Segment Start: Provided entries
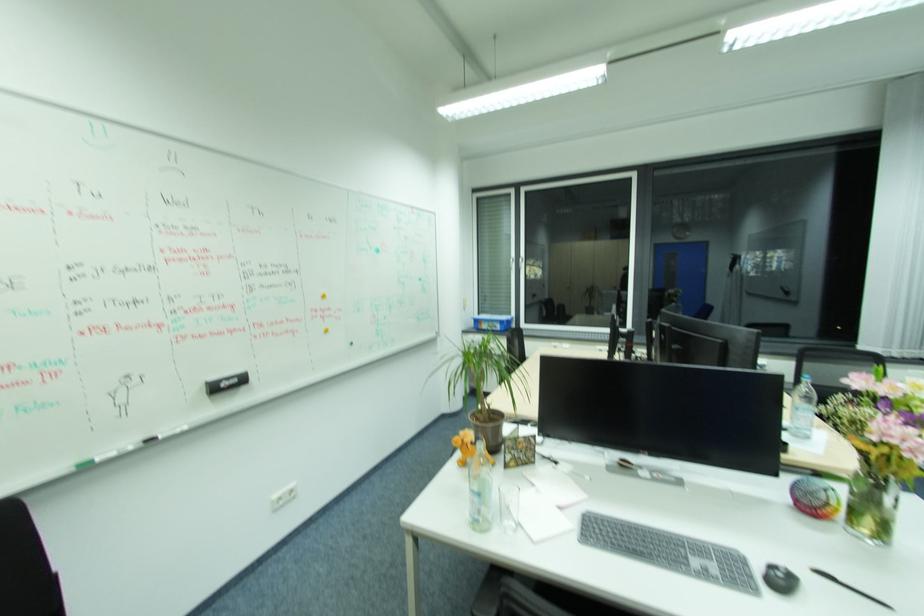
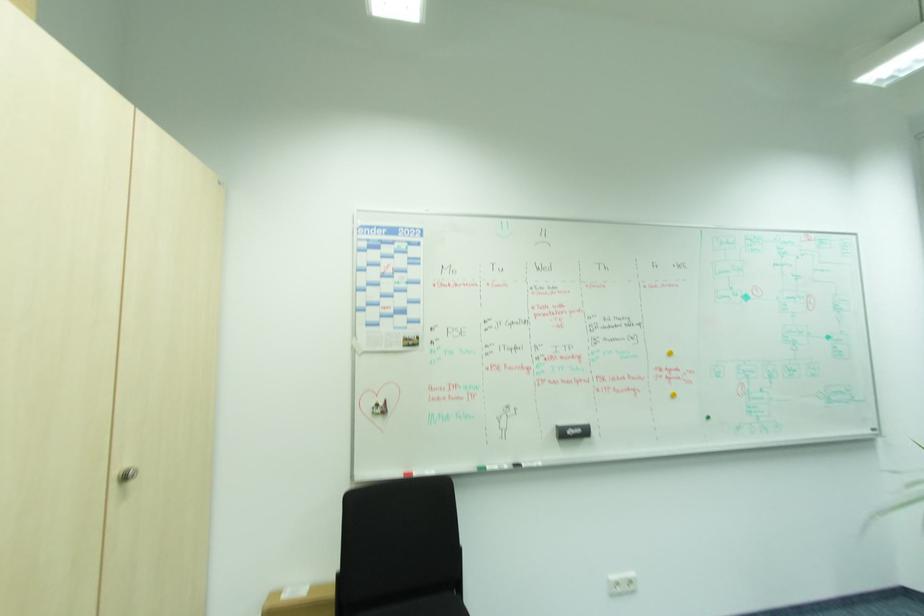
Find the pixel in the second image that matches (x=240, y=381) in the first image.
Segment End: Provided entries
Segment Start: Provided entries
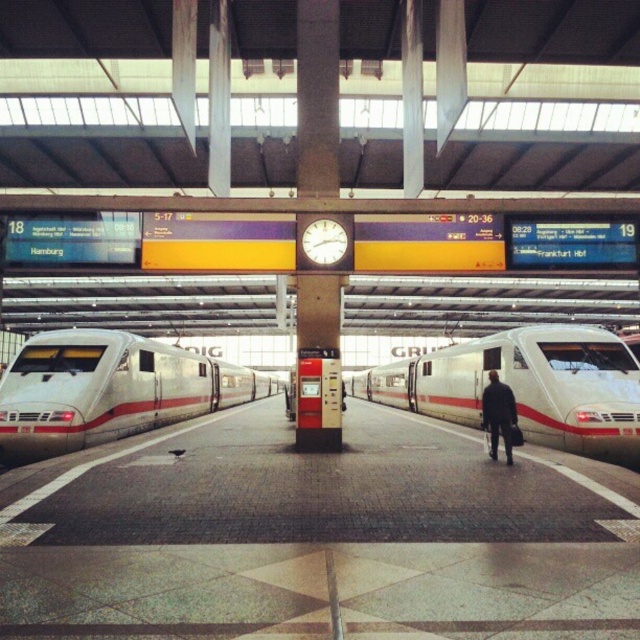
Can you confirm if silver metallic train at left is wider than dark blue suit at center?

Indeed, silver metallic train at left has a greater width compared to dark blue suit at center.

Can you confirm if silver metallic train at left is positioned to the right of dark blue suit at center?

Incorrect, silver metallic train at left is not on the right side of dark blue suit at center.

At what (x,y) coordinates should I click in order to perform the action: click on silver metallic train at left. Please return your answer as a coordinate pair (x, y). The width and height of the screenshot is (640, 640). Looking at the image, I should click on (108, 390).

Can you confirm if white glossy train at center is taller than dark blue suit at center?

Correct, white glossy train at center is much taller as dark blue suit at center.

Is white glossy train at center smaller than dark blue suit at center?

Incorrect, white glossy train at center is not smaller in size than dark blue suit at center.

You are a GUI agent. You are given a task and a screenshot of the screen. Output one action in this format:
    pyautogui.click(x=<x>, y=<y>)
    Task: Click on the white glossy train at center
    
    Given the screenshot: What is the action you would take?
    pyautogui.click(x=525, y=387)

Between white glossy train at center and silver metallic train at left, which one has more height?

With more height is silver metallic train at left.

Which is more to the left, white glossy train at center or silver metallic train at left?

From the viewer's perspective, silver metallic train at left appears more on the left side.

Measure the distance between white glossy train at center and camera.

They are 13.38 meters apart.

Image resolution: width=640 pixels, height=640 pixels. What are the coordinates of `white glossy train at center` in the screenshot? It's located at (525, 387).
Segment End: Provided entries
Copy out the data verbatim, starting at the line that contains "Measure the distance" and ending at the line that contains "Image resolution: width=640".

Measure the distance between white glossy train at center and camera.

They are 13.38 meters apart.

Image resolution: width=640 pixels, height=640 pixels. What are the coordinates of `white glossy train at center` in the screenshot? It's located at (525, 387).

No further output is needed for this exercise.